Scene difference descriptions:
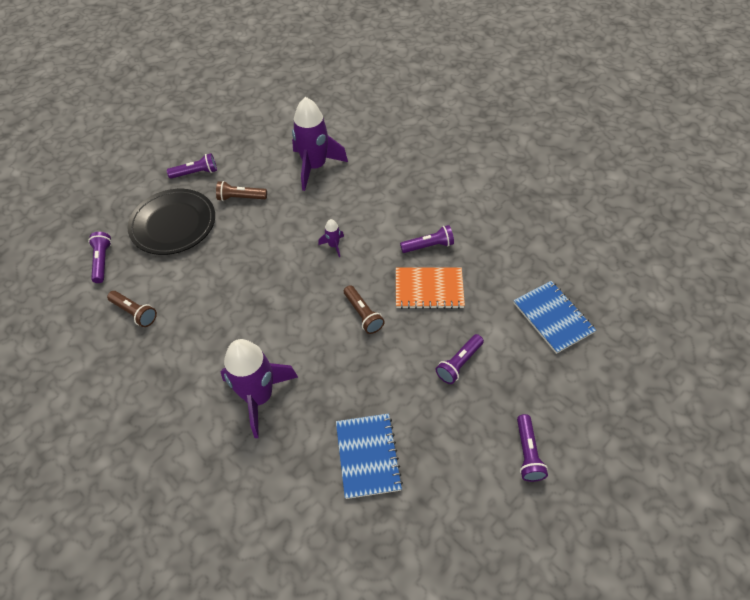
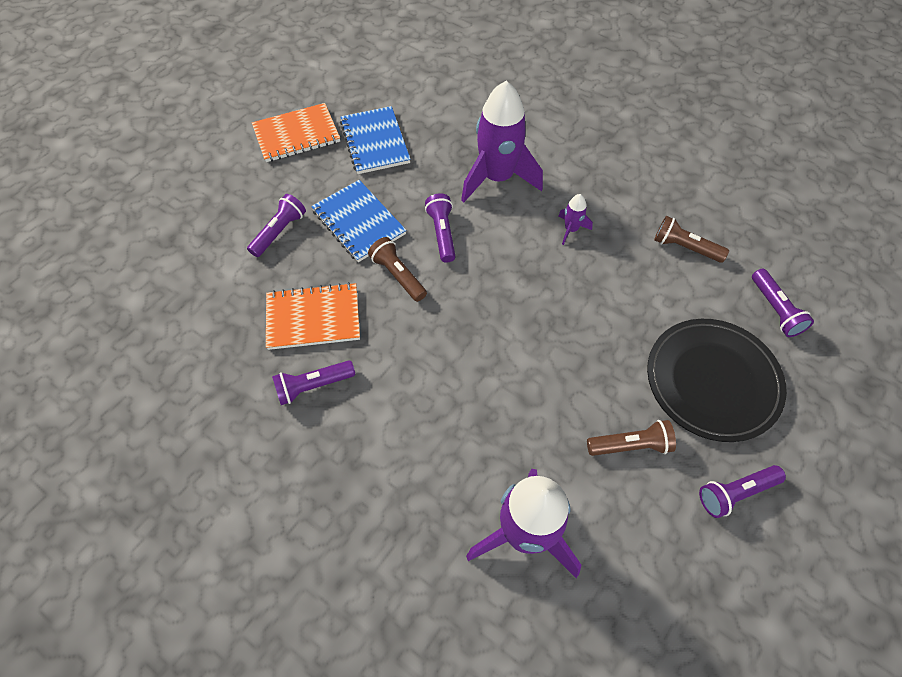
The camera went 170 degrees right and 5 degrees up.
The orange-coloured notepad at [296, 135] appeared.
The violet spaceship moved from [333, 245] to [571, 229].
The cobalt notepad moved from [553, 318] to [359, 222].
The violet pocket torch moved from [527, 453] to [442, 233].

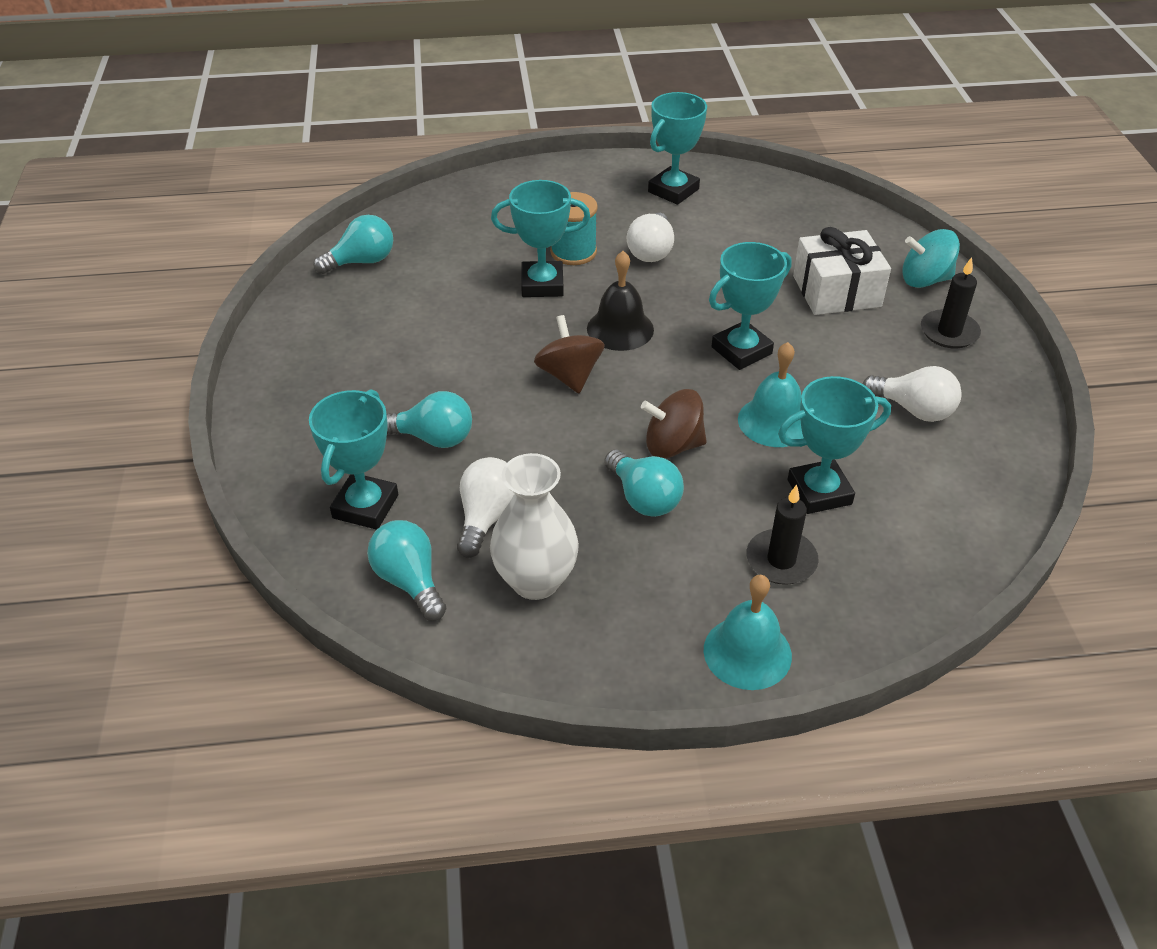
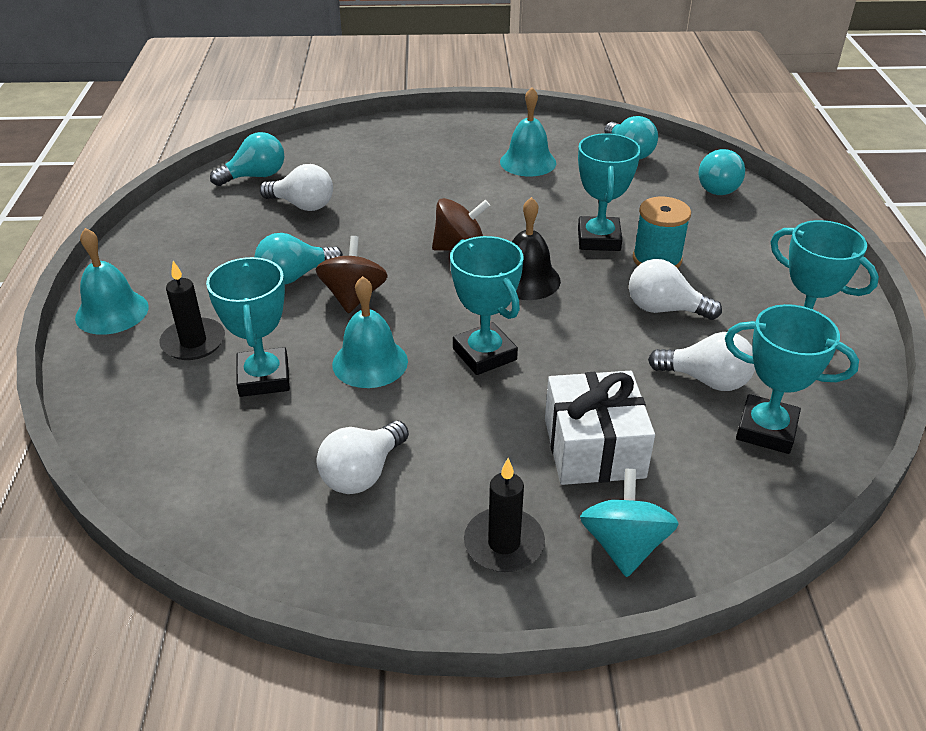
The camera went 95 degrees right and 5 degrees down.
The pure white tall vase at [535, 581] disappeared.
The teal hand bell at [528, 162] appeared.
The pure white lightbulb at [706, 380] appeared.
The teal prize cup moved from [365, 506] to [766, 430].
The teal lightbulb moved from [433, 438] to [718, 187].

§ **Try it**
Wherever the word "notepad" turns up in the records, copy out the line it is on.

§ **Response box**
The orange-coloured notepad at [296, 135] appeared.
The cobalt notepad moved from [553, 318] to [359, 222].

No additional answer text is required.